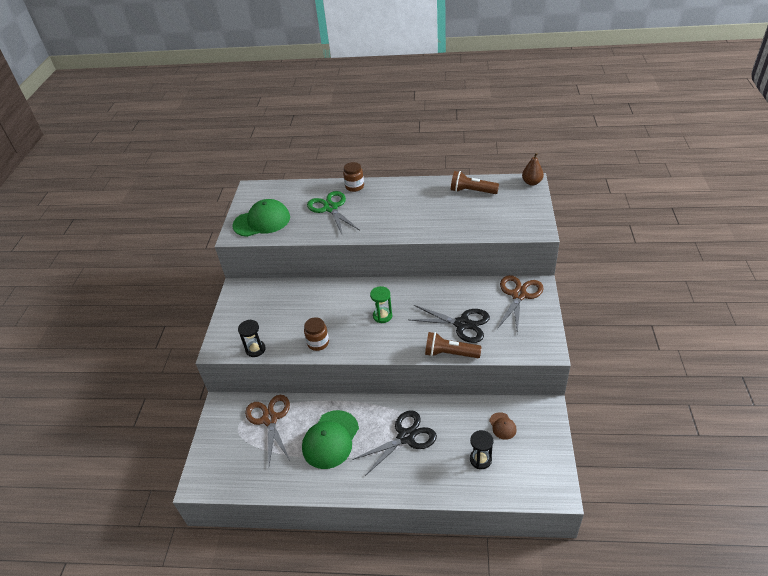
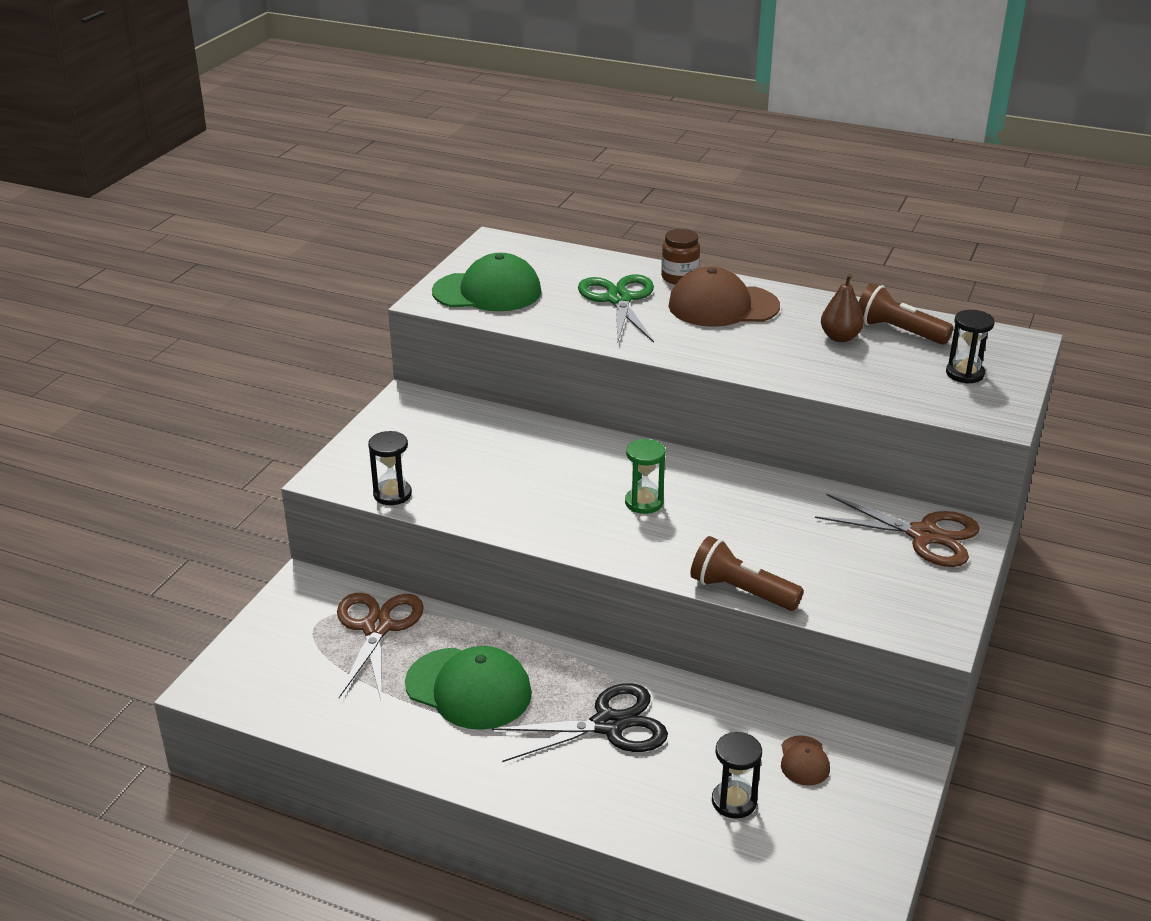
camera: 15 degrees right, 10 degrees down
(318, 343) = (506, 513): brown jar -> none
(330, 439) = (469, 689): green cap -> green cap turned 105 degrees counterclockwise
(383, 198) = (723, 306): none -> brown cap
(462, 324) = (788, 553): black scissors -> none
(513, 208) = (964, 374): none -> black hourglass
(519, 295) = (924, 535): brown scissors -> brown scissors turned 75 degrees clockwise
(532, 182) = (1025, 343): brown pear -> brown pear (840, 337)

____________________

DIRECTIONS: If a record holds a picture, leave the picture out and print everything else exactly.

ANSWER TO THIS PROBLEM:
camera: 15 degrees right, 10 degrees down
(318, 343) = (506, 513): brown jar -> none
(330, 439) = (469, 689): green cap -> green cap turned 105 degrees counterclockwise
(383, 198) = (723, 306): none -> brown cap
(462, 324) = (788, 553): black scissors -> none
(513, 208) = (964, 374): none -> black hourglass
(519, 295) = (924, 535): brown scissors -> brown scissors turned 75 degrees clockwise
(532, 182) = (1025, 343): brown pear -> brown pear (840, 337)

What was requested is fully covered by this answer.